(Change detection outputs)
========
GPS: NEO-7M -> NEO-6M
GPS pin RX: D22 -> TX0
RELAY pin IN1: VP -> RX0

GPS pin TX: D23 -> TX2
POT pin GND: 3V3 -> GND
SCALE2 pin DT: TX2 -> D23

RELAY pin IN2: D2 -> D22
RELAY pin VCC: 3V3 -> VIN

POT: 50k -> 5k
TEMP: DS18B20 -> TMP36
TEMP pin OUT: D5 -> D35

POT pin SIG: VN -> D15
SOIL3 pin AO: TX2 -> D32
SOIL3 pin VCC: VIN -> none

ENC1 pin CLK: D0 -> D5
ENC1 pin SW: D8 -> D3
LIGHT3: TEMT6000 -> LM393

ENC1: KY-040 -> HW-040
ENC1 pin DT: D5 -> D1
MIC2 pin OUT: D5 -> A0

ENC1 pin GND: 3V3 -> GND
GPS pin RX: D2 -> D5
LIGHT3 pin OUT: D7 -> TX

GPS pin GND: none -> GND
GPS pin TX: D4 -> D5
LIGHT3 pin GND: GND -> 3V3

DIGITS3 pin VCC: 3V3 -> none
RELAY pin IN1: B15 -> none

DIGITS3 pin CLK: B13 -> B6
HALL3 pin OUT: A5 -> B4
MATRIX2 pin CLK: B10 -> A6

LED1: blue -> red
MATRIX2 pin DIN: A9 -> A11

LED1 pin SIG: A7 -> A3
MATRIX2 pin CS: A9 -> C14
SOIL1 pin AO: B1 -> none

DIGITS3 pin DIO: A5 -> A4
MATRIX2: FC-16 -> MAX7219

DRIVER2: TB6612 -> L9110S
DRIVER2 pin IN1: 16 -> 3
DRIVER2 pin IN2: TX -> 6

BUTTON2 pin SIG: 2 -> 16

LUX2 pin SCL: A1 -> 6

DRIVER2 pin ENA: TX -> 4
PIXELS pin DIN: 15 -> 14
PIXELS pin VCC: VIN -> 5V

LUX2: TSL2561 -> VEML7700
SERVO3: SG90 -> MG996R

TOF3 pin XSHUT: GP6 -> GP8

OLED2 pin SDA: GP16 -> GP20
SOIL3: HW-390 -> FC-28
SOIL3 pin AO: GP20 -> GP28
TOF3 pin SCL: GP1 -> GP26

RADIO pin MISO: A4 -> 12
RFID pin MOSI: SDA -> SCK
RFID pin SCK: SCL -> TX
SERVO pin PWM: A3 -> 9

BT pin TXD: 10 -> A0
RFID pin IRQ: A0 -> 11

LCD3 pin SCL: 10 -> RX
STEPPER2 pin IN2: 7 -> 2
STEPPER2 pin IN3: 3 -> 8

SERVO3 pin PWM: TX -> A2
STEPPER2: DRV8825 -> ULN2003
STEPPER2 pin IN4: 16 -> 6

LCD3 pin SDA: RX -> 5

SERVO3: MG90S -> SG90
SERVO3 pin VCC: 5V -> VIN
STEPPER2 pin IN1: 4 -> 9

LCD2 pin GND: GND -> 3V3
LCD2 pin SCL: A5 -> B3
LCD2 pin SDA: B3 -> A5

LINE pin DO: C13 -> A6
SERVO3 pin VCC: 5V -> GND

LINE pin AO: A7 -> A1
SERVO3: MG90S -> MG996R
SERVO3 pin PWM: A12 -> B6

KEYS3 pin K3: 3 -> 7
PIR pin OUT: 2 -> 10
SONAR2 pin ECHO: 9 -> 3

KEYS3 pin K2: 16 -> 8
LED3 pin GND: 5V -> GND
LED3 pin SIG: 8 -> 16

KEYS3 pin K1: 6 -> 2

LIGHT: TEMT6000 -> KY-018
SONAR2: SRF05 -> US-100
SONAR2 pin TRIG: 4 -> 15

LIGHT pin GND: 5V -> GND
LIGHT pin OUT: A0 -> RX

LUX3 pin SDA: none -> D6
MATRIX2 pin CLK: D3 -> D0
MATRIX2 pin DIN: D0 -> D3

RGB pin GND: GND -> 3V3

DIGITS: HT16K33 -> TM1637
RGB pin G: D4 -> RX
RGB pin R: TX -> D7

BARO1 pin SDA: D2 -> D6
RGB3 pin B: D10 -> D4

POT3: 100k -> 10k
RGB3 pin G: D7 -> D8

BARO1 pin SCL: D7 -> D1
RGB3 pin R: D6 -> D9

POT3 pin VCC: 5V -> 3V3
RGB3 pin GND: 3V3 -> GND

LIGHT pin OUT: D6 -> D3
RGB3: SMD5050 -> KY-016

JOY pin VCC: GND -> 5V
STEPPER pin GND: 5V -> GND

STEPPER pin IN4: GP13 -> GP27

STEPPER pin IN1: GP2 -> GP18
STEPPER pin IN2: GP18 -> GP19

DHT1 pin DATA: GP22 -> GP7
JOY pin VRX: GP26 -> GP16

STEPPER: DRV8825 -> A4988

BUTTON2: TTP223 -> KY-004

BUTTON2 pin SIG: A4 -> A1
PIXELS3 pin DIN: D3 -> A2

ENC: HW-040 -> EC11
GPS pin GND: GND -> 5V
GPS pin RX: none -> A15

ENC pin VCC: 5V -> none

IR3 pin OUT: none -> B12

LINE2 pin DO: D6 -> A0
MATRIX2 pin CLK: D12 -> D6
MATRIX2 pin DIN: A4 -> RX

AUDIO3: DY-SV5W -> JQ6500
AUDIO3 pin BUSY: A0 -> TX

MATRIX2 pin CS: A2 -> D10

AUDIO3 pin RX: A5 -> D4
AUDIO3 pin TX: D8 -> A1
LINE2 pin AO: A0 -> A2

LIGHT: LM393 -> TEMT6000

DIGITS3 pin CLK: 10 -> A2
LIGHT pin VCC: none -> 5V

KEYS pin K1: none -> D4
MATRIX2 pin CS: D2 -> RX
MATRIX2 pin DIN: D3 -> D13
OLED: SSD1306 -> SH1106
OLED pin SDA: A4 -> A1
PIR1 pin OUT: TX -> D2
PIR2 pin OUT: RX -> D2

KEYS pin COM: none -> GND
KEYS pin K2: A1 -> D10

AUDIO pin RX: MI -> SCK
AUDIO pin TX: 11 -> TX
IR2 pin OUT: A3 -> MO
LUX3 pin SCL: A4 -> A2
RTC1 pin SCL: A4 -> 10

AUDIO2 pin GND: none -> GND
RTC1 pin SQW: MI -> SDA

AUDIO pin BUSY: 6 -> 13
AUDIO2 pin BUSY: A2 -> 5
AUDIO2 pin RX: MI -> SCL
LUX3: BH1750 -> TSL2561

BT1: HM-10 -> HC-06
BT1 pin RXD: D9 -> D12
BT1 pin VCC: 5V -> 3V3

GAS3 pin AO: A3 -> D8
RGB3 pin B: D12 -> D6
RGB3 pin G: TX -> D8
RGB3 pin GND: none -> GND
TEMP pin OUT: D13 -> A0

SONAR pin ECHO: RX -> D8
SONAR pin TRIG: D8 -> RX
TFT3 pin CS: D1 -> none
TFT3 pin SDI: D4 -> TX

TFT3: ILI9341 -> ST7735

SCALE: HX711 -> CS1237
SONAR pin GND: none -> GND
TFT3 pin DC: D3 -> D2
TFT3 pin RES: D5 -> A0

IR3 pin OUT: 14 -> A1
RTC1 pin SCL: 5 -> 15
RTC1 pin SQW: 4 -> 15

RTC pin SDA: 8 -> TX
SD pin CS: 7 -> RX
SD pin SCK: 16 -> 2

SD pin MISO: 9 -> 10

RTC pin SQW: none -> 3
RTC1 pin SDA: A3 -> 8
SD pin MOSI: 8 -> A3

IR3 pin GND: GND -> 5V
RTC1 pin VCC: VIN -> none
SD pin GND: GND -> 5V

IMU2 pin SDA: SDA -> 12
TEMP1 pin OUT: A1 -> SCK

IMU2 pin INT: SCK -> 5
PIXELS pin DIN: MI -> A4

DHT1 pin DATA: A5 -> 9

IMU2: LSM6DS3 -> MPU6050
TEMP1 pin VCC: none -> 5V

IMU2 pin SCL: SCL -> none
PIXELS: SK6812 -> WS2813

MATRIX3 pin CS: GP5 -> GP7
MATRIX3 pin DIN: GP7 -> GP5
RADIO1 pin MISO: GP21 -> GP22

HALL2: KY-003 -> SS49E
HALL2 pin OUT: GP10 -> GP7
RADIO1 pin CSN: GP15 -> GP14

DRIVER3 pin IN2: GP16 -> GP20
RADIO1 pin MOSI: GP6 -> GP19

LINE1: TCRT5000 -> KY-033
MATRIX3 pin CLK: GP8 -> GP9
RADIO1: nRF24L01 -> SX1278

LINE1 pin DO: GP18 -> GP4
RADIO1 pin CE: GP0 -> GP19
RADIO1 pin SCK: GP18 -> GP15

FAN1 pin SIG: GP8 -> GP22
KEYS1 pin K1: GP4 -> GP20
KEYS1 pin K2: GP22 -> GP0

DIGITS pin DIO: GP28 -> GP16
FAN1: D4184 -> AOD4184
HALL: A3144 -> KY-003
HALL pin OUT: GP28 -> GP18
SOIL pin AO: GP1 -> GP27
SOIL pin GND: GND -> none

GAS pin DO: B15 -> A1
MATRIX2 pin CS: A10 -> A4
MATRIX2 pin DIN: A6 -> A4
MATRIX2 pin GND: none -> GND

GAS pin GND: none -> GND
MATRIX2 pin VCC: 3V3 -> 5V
========
* _PROBLEM TO WORK ON_
Copy out all lines from the records where the word "RFID" appears.

* _EXPECTED OUTPUT_
RFID pin MOSI: SDA -> SCK
RFID pin SCK: SCL -> TX
RFID pin IRQ: A0 -> 11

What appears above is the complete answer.